* Cosa fare:
Individua nei record ogni riga che contiene la stringa "numericTimeSignature" e copiala, tenendo conto di maiuscole e minuscole.

* Informazioni estratte:
..........

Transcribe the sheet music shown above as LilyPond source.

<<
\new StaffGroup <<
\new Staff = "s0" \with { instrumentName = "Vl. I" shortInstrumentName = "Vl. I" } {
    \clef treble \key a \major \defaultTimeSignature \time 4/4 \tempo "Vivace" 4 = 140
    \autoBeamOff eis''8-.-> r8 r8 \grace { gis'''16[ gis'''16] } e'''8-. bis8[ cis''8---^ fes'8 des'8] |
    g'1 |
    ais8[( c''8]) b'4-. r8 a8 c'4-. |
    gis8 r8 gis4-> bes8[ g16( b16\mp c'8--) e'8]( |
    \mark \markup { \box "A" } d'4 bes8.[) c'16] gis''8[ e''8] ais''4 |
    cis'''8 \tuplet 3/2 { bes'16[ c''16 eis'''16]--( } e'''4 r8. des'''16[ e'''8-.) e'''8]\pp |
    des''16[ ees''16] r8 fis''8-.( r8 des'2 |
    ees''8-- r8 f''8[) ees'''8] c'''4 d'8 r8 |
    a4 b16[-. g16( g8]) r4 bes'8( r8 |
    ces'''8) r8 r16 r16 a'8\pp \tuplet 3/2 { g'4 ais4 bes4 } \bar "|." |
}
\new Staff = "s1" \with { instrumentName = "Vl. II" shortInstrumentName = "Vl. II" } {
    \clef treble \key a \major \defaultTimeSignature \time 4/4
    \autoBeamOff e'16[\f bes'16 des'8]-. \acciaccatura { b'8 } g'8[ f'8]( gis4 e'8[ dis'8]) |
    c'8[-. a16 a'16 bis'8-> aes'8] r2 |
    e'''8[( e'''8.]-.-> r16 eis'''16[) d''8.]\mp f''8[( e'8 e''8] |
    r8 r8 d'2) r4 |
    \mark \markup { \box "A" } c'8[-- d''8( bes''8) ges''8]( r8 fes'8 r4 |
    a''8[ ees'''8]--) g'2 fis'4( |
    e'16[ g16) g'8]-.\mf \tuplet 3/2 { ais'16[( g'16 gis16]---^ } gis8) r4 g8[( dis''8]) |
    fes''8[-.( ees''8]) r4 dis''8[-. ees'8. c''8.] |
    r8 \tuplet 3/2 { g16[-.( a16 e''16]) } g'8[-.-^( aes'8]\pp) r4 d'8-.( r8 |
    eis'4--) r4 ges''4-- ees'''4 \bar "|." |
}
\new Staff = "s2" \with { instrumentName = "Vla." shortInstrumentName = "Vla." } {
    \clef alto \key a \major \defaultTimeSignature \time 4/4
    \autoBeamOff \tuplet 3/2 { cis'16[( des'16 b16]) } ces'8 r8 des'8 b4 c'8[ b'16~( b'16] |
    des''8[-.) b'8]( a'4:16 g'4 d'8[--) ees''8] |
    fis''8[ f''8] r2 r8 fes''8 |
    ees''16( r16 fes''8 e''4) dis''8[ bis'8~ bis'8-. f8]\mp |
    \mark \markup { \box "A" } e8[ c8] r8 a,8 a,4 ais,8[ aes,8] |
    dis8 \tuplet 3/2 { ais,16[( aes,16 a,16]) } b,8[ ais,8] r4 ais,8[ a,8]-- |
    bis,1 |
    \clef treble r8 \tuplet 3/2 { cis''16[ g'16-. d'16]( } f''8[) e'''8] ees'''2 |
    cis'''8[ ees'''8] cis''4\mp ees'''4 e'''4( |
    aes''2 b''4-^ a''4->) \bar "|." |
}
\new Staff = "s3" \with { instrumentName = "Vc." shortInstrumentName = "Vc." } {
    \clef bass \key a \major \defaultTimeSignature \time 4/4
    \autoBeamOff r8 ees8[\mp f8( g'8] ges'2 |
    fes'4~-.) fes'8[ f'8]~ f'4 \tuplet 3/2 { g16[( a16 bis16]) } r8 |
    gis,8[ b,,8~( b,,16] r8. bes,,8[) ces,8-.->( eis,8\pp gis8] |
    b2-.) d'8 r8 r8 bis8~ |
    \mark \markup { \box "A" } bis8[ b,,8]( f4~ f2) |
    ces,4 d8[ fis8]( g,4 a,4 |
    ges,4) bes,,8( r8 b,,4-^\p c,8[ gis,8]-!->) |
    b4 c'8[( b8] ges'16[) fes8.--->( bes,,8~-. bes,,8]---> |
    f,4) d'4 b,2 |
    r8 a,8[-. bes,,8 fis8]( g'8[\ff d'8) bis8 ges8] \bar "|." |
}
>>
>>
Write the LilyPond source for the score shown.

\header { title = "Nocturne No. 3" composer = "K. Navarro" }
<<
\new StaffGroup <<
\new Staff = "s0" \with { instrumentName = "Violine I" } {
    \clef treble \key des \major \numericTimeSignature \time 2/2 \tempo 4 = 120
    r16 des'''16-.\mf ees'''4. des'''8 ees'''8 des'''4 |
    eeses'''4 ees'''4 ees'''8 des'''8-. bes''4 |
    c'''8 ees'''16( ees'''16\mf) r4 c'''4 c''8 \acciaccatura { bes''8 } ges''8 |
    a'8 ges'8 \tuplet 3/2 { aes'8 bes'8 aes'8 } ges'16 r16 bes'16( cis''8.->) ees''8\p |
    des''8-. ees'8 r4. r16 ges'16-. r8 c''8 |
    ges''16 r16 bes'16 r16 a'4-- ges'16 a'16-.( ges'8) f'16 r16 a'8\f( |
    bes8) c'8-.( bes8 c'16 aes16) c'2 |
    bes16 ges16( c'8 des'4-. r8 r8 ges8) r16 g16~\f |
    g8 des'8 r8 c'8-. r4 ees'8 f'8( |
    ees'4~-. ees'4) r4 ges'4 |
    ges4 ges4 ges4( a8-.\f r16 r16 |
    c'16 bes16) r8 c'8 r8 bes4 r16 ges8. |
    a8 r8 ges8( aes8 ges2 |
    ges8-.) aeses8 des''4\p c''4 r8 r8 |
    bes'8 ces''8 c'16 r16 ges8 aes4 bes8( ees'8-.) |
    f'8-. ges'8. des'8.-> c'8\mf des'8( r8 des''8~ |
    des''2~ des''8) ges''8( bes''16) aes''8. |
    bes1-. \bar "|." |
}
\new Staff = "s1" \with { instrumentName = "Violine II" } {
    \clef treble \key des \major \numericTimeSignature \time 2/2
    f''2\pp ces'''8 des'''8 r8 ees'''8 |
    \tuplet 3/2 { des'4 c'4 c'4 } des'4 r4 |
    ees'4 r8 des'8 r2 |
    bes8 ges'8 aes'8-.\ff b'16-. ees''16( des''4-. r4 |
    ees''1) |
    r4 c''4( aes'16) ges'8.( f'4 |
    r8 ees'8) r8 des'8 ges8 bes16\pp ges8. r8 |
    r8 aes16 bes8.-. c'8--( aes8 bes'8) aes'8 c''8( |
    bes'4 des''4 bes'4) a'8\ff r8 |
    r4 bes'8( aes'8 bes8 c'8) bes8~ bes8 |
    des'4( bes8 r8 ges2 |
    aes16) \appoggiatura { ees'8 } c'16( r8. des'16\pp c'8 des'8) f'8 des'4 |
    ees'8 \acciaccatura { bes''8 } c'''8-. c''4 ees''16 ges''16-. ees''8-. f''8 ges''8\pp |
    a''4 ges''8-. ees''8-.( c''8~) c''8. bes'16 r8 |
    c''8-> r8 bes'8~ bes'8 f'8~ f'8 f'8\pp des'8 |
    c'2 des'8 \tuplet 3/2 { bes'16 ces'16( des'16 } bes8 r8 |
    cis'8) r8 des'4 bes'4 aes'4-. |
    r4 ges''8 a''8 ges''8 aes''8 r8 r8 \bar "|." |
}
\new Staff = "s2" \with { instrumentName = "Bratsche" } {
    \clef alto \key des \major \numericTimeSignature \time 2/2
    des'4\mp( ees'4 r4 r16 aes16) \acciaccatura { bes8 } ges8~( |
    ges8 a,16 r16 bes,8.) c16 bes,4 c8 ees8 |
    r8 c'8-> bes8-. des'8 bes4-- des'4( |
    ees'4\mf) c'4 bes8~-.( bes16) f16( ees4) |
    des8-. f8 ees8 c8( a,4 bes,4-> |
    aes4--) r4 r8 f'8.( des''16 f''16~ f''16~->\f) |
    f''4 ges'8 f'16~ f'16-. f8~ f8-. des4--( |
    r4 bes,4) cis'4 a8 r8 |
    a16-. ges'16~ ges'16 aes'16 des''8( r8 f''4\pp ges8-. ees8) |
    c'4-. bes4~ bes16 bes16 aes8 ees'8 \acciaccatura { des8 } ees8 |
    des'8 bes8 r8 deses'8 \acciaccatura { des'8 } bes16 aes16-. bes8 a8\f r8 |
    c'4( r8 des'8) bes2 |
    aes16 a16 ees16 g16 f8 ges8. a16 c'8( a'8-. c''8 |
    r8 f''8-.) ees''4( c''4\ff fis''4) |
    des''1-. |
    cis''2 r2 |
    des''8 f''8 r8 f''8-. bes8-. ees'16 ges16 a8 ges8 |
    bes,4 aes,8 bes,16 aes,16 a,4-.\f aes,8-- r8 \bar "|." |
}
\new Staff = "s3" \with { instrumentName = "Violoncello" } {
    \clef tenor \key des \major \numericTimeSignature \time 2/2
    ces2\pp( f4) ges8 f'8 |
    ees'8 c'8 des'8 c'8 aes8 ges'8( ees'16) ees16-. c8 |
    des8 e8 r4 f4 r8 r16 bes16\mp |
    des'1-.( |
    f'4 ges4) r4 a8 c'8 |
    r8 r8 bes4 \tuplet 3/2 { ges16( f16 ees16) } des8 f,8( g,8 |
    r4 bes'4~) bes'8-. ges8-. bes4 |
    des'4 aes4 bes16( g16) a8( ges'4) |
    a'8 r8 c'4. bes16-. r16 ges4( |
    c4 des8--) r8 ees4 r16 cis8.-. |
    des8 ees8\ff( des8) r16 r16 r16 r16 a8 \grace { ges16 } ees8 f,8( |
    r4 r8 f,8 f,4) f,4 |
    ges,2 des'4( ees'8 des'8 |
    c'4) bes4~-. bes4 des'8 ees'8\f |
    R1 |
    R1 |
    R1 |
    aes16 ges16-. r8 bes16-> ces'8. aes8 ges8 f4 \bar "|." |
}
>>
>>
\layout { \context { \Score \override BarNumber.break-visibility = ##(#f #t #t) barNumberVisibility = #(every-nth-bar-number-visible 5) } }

..........

* Soluzione del compito:
    \clef treble \key des \major \numericTimeSignature \time 2/2 \tempo 4 = 120
    \clef treble \key des \major \numericTimeSignature \time 2/2
    \clef alto \key des \major \numericTimeSignature \time 2/2
    \clef tenor \key des \major \numericTimeSignature \time 2/2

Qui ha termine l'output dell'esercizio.